=== Your assignment ===
In the data below, find the line with "blue 1x2 brick" and the line with "orange 1x1 plate [282,296,360,359]", then restate both and every line between them exactly, minus the pictures.

Scene edit records:
-*-*-

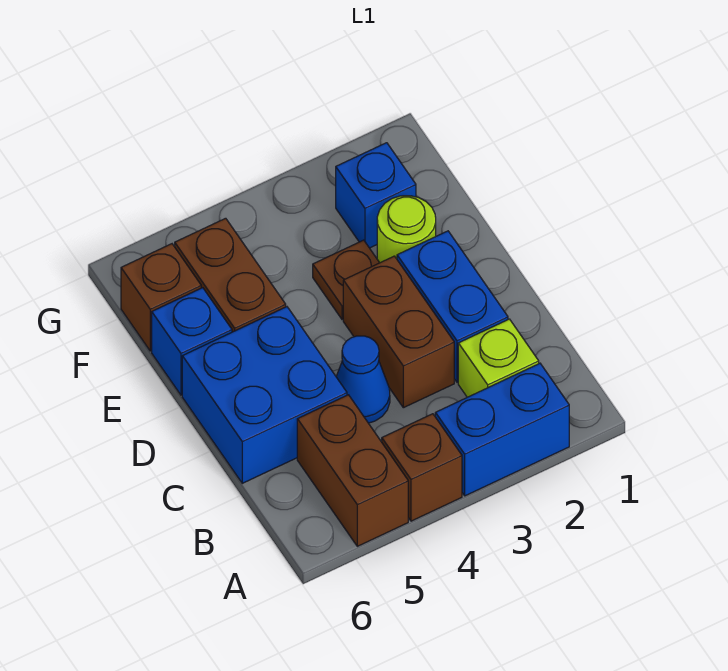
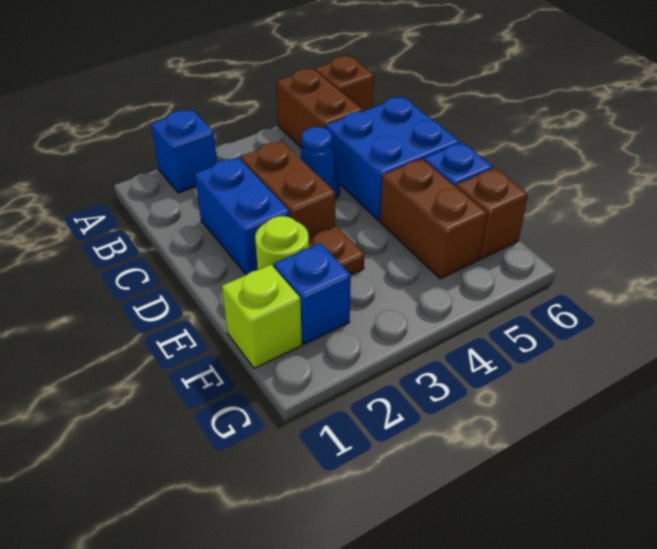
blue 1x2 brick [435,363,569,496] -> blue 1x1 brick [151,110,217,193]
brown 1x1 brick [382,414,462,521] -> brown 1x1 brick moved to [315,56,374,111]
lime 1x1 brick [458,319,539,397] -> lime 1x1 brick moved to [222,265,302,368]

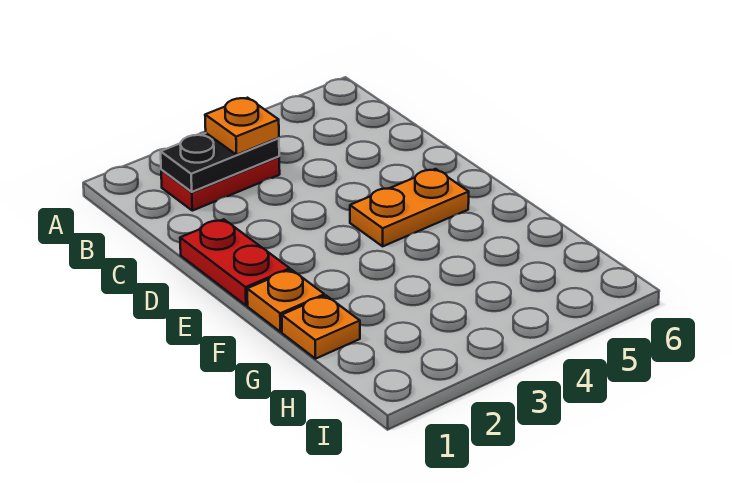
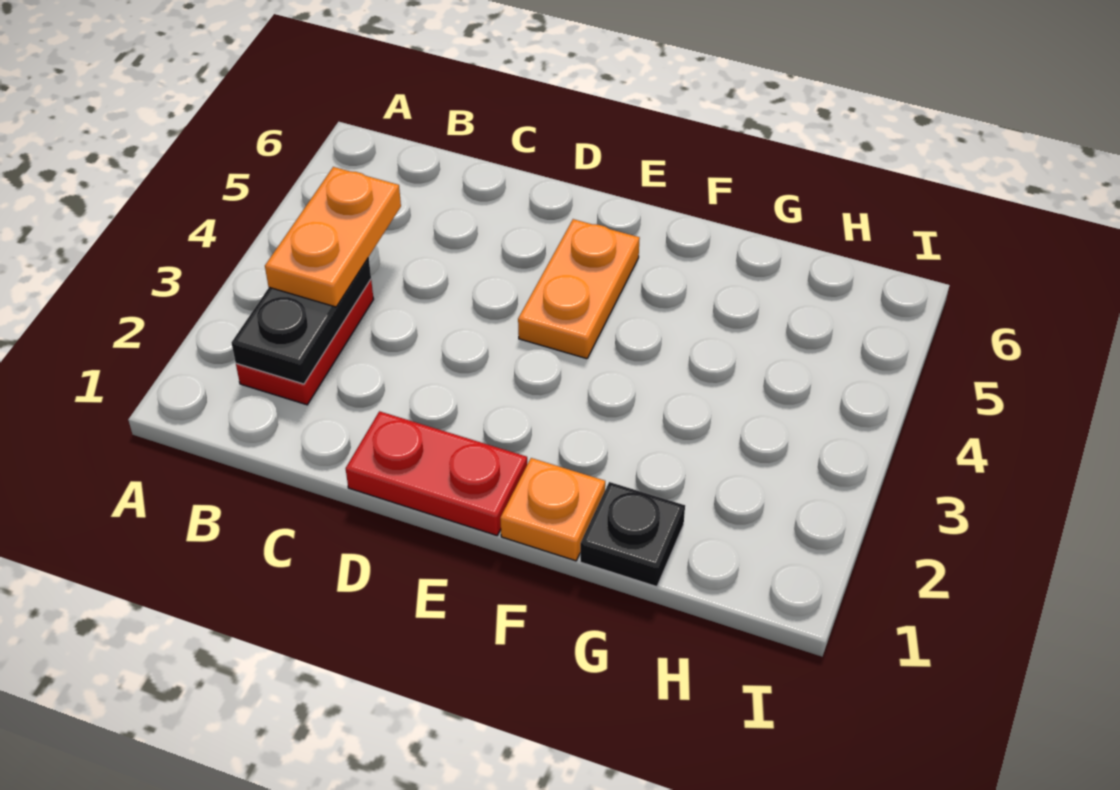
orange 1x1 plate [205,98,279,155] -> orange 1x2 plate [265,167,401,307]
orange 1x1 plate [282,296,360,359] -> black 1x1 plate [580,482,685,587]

-*-*-

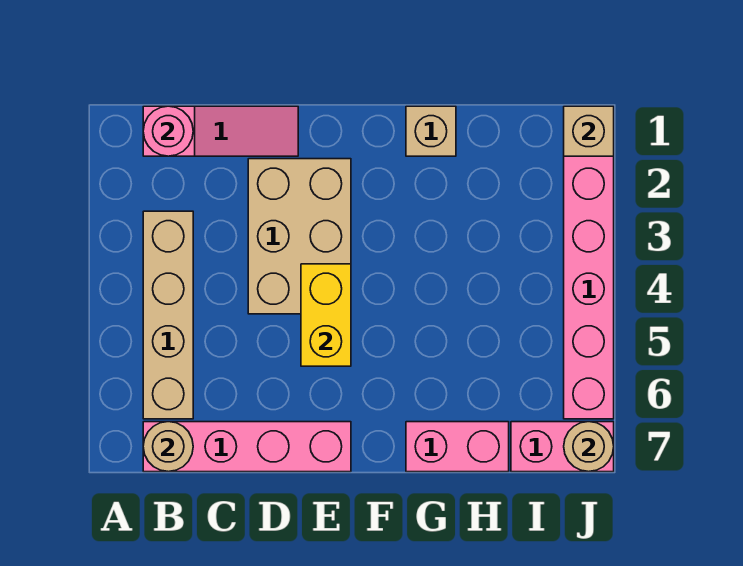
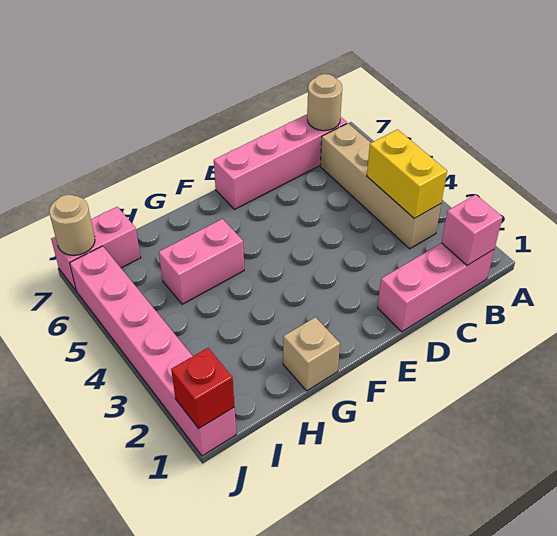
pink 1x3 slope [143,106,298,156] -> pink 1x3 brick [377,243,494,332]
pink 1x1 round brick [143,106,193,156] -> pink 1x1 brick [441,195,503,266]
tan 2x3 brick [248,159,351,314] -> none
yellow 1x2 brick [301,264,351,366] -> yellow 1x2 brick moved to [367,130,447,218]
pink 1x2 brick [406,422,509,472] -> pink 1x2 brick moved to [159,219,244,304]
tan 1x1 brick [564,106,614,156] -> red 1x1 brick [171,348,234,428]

-*-*-

=== Problem solution ===
blue 1x2 brick [435,363,569,496] -> blue 1x1 brick [151,110,217,193]
brown 1x1 brick [382,414,462,521] -> brown 1x1 brick moved to [315,56,374,111]
lime 1x1 brick [458,319,539,397] -> lime 1x1 brick moved to [222,265,302,368]

orange 1x1 plate [205,98,279,155] -> orange 1x2 plate [265,167,401,307]
orange 1x1 plate [282,296,360,359] -> black 1x1 plate [580,482,685,587]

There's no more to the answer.